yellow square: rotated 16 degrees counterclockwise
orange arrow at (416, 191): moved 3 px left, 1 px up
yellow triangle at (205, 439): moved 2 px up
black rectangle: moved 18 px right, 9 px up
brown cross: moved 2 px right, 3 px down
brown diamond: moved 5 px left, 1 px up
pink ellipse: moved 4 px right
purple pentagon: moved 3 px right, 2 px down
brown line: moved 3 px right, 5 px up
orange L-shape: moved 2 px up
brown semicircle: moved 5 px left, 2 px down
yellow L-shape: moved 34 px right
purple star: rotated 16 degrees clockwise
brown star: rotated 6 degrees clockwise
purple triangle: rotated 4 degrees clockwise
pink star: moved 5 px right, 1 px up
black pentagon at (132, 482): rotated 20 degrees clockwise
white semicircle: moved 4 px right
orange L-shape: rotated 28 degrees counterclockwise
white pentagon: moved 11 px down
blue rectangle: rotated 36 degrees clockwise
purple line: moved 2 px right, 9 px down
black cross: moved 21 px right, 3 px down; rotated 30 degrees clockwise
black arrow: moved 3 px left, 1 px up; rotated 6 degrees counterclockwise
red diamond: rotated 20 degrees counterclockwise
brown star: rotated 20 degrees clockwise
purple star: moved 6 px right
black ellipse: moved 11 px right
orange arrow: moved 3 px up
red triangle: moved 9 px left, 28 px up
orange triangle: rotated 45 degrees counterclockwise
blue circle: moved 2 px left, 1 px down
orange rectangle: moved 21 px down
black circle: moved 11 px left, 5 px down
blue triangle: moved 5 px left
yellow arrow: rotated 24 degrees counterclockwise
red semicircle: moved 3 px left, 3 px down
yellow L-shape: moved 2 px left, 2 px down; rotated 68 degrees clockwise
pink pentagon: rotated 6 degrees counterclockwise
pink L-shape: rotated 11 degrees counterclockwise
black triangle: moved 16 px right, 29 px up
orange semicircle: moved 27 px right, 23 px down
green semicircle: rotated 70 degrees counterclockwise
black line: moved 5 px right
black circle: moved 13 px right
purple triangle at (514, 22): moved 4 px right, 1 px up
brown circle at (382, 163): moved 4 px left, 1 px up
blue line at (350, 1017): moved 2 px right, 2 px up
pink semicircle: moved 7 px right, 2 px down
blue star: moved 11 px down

• Task to carry out
Copy every one of the records above verbatim, keeping each line and its wording unchanged.

• Final answer
yellow square: rotated 16 degrees counterclockwise
orange arrow at (416, 191): moved 3 px left, 1 px up
yellow triangle at (205, 439): moved 2 px up
black rectangle: moved 18 px right, 9 px up
brown cross: moved 2 px right, 3 px down
brown diamond: moved 5 px left, 1 px up
pink ellipse: moved 4 px right
purple pentagon: moved 3 px right, 2 px down
brown line: moved 3 px right, 5 px up
orange L-shape: moved 2 px up
brown semicircle: moved 5 px left, 2 px down
yellow L-shape: moved 34 px right
purple star: rotated 16 degrees clockwise
brown star: rotated 6 degrees clockwise
purple triangle: rotated 4 degrees clockwise
pink star: moved 5 px right, 1 px up
black pentagon at (132, 482): rotated 20 degrees clockwise
white semicircle: moved 4 px right
orange L-shape: rotated 28 degrees counterclockwise
white pentagon: moved 11 px down
blue rectangle: rotated 36 degrees clockwise
purple line: moved 2 px right, 9 px down
black cross: moved 21 px right, 3 px down; rotated 30 degrees clockwise
black arrow: moved 3 px left, 1 px up; rotated 6 degrees counterclockwise
red diamond: rotated 20 degrees counterclockwise
brown star: rotated 20 degrees clockwise
purple star: moved 6 px right
black ellipse: moved 11 px right
orange arrow: moved 3 px up
red triangle: moved 9 px left, 28 px up
orange triangle: rotated 45 degrees counterclockwise
blue circle: moved 2 px left, 1 px down
orange rectangle: moved 21 px down
black circle: moved 11 px left, 5 px down
blue triangle: moved 5 px left
yellow arrow: rotated 24 degrees counterclockwise
red semicircle: moved 3 px left, 3 px down
yellow L-shape: moved 2 px left, 2 px down; rotated 68 degrees clockwise
pink pentagon: rotated 6 degrees counterclockwise
pink L-shape: rotated 11 degrees counterclockwise
black triangle: moved 16 px right, 29 px up
orange semicircle: moved 27 px right, 23 px down
green semicircle: rotated 70 degrees counterclockwise
black line: moved 5 px right
black circle: moved 13 px right
purple triangle at (514, 22): moved 4 px right, 1 px up
brown circle at (382, 163): moved 4 px left, 1 px up
blue line at (350, 1017): moved 2 px right, 2 px up
pink semicircle: moved 7 px right, 2 px down
blue star: moved 11 px down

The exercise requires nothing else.